» Records drawn from a dataset:
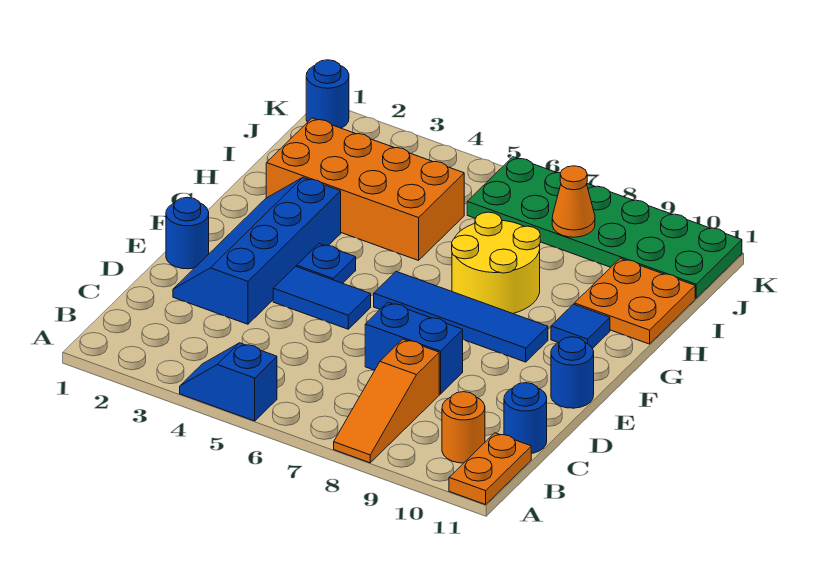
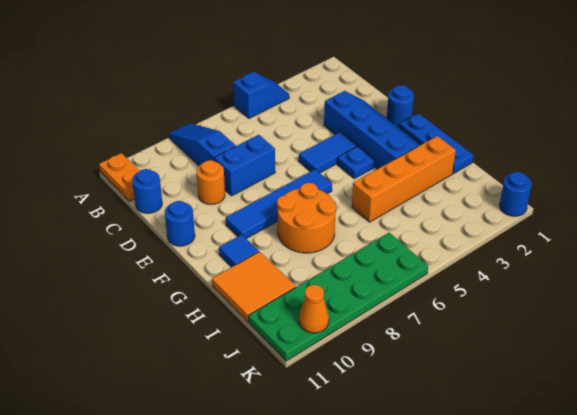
orange slope A8:C8 level 1 top C -> blue slope A8:C8 level 1 top C
orange round brick B10 level 1 -> orange round brick D9 level 1
none -> blue plate F1:H1 level 1
yellow round brick G7:H8 level 1 -> orange round brick G7:H8 level 1
orange brick H2:I5 level 1 -> orange brick H2:H5 level 1
orange plate H10:I11 level 1 -> orange tile H10:I11 level 1
orange cone J8 level 2 -> orange cone K10 level 2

» About this task:
Please copy the records above word for word, omitting every picture.

» Task solution:
orange slope A8:C8 level 1 top C -> blue slope A8:C8 level 1 top C
orange round brick B10 level 1 -> orange round brick D9 level 1
none -> blue plate F1:H1 level 1
yellow round brick G7:H8 level 1 -> orange round brick G7:H8 level 1
orange brick H2:I5 level 1 -> orange brick H2:H5 level 1
orange plate H10:I11 level 1 -> orange tile H10:I11 level 1
orange cone J8 level 2 -> orange cone K10 level 2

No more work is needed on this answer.